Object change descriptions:
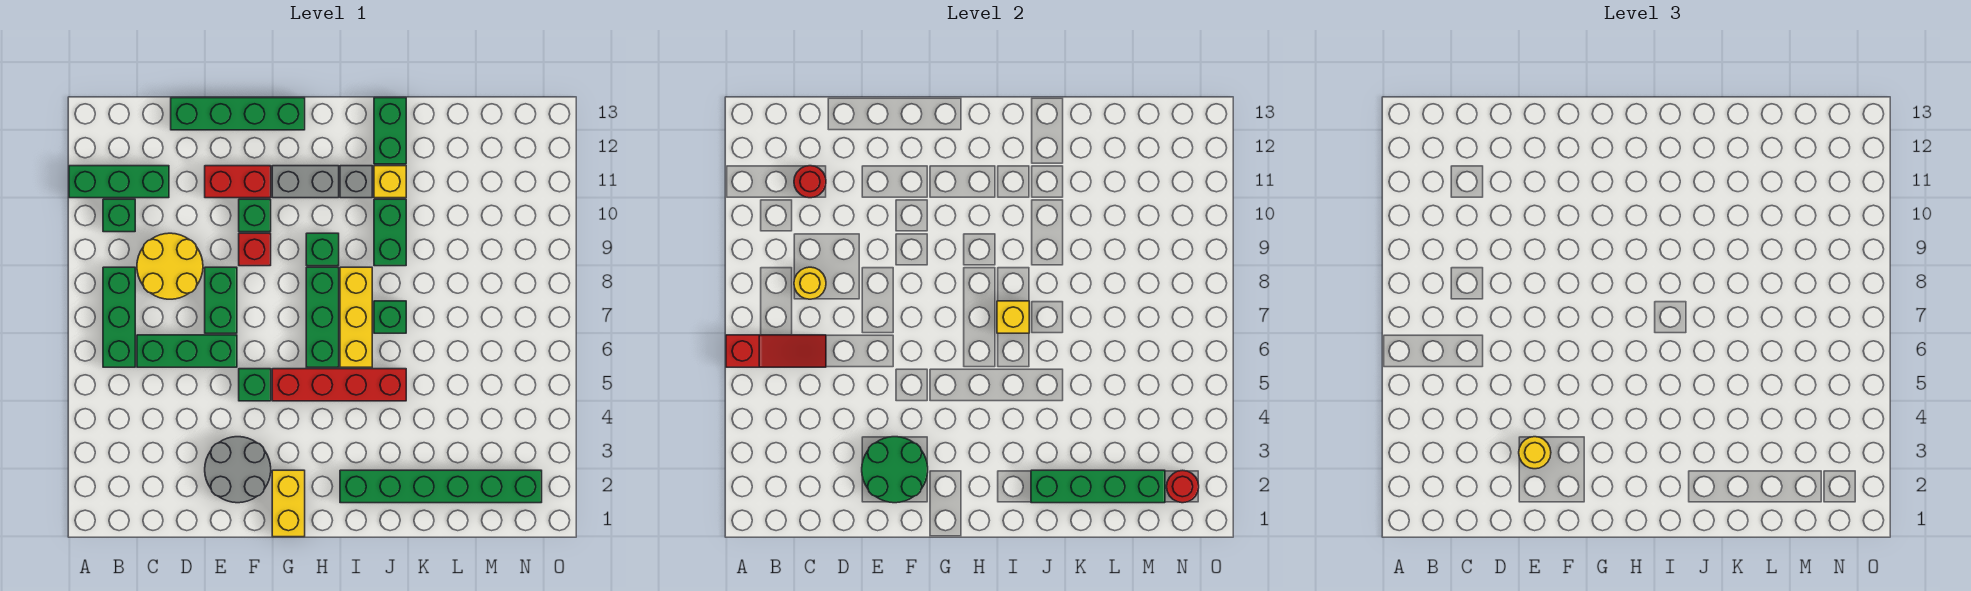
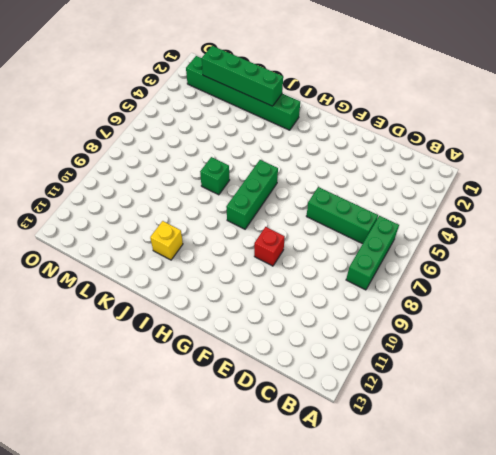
none -> green 1x3 brick [69,166,169,198]
none -> green 1x1 brick [103,199,135,232]
none -> yellow 2x2 round brick [137,233,203,299]
none -> green 1x4 brick [171,98,305,130]

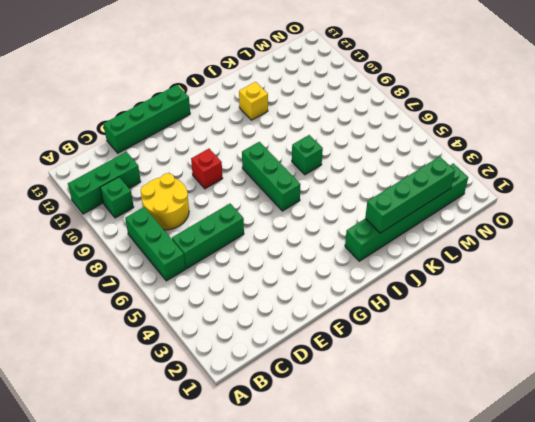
none -> grey 2x2 round brick [205,437,271,503]
none -> green 1x2 brick [205,267,237,333]
none -> red 1x2 brick [205,166,271,198]
none -> green 1x1 brick [239,369,271,401]

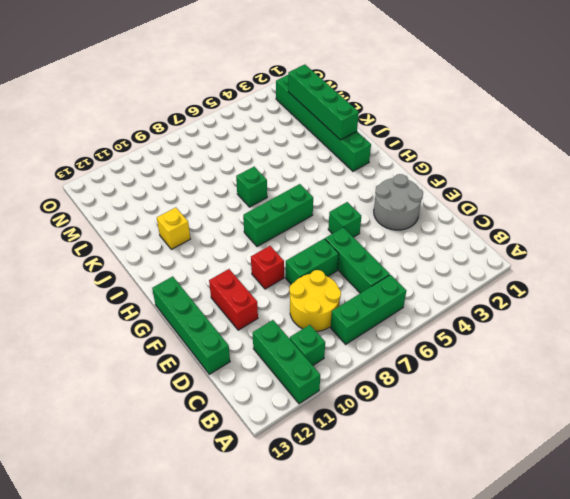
none -> green 1x1 brick [239,199,271,232]
none -> yellow 1x2 brick [272,470,305,537]
none -> red 1x4 brick [272,369,406,401]
none -> grey 1x2 brick [272,166,339,198]

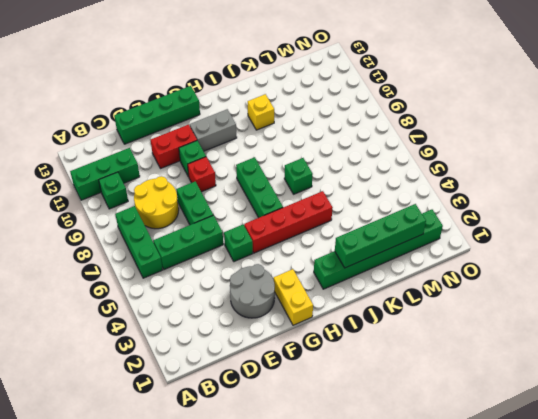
none -> green 1x1 brick [306,233,339,266]
none -> yellow 1x3 brick [340,267,372,367]
none -> grey 1x1 brick [340,166,372,198]
none -> green 1x2 brick [374,199,406,266]

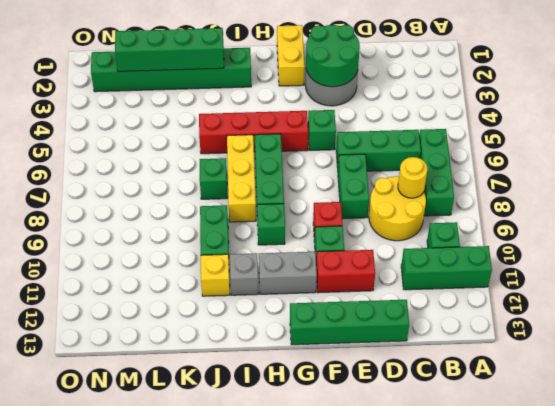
none -> green 1x2 brick [374,98,406,164]
none -> red 1x3 slope [726,335,826,367]
none -> red 1x1 round brick [794,166,826,198]
none -> yellow 1x1 brick [997,301,1029,333]

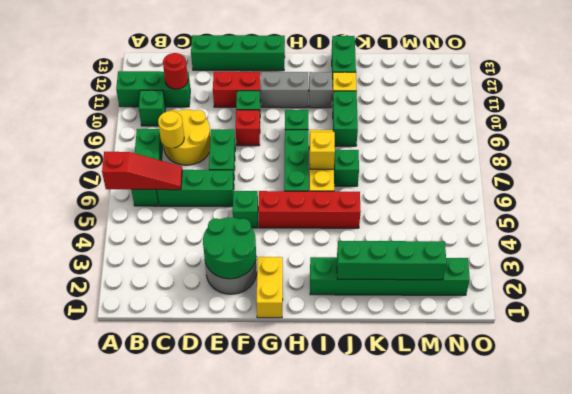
none -> red 1x1 round brick [1167,470,1199,503]
none -> yellow 1x1 round brick [1519,437,1551,469]

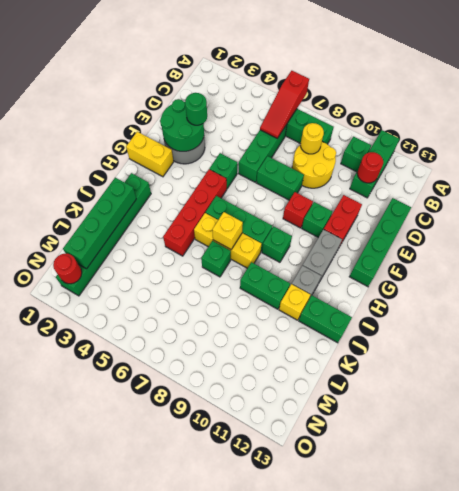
green 1x1 round brick [185,93,207,125] -> yellow 1x1 round brick [1519,437,1551,469]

### TASK
Restate word for word only the lines that run from the line holding "none -> green 1x1 brick [103,199,135,232]" to the end of the data, both ends kept, leaving every picture out.

### WRITTEN RESPONSE
none -> green 1x1 brick [103,199,135,232]
none -> yellow 2x2 round brick [137,233,203,299]
none -> green 1x4 brick [171,98,305,130]

none -> grey 2x2 round brick [205,437,271,503]
none -> green 1x2 brick [205,267,237,333]
none -> red 1x2 brick [205,166,271,198]
none -> green 1x1 brick [239,369,271,401]

none -> green 1x1 brick [239,199,271,232]
none -> yellow 1x2 brick [272,470,305,537]
none -> red 1x4 brick [272,369,406,401]
none -> grey 1x2 brick [272,166,339,198]

none -> green 1x1 brick [306,233,339,266]
none -> yellow 1x3 brick [340,267,372,367]
none -> grey 1x1 brick [340,166,372,198]
none -> green 1x2 brick [374,199,406,266]

none -> green 1x2 brick [374,98,406,164]
none -> red 1x3 slope [726,335,826,367]
none -> red 1x1 round brick [794,166,826,198]
none -> yellow 1x1 brick [997,301,1029,333]

none -> red 1x1 round brick [1167,470,1199,503]
none -> yellow 1x1 round brick [1519,437,1551,469]

green 1x1 round brick [185,93,207,125] -> yellow 1x1 round brick [1519,437,1551,469]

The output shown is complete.